## Raw data
* * * *

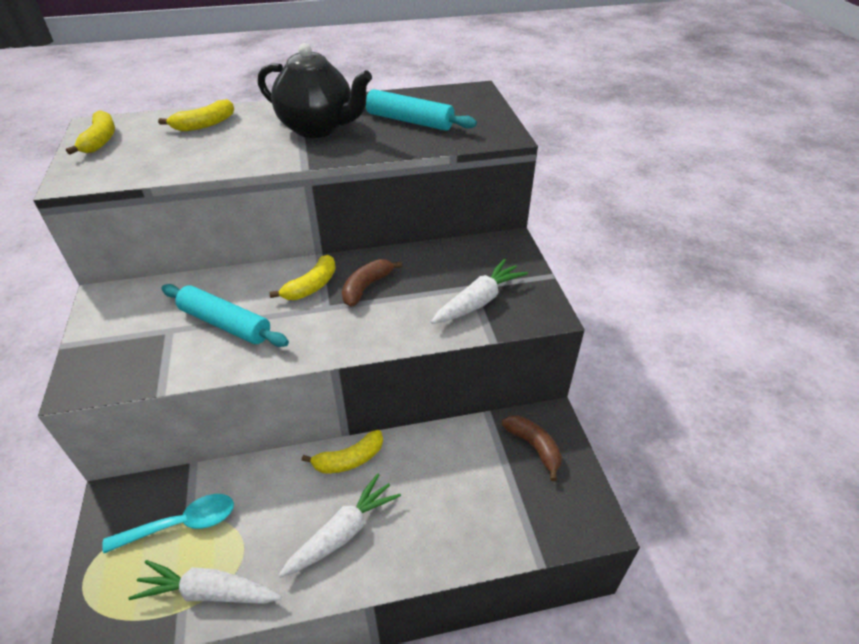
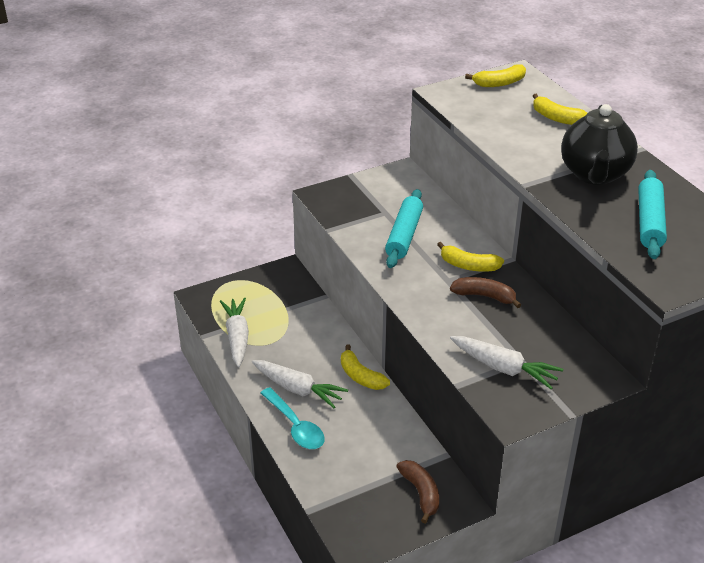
camera: 75 degrees right, 5 degrees down
(181, 524) = (278, 308): turquoise spoon -> turquoise spoon (295, 426)
(534, 447) = (421, 493): brown banana -> brown banana turned 60 degrees counterclockwise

* * * *

## Work request
Repeat the material exactly, without images.

## Task result
camera: 75 degrees right, 5 degrees down
(181, 524) = (278, 308): turquoise spoon -> turquoise spoon (295, 426)
(534, 447) = (421, 493): brown banana -> brown banana turned 60 degrees counterclockwise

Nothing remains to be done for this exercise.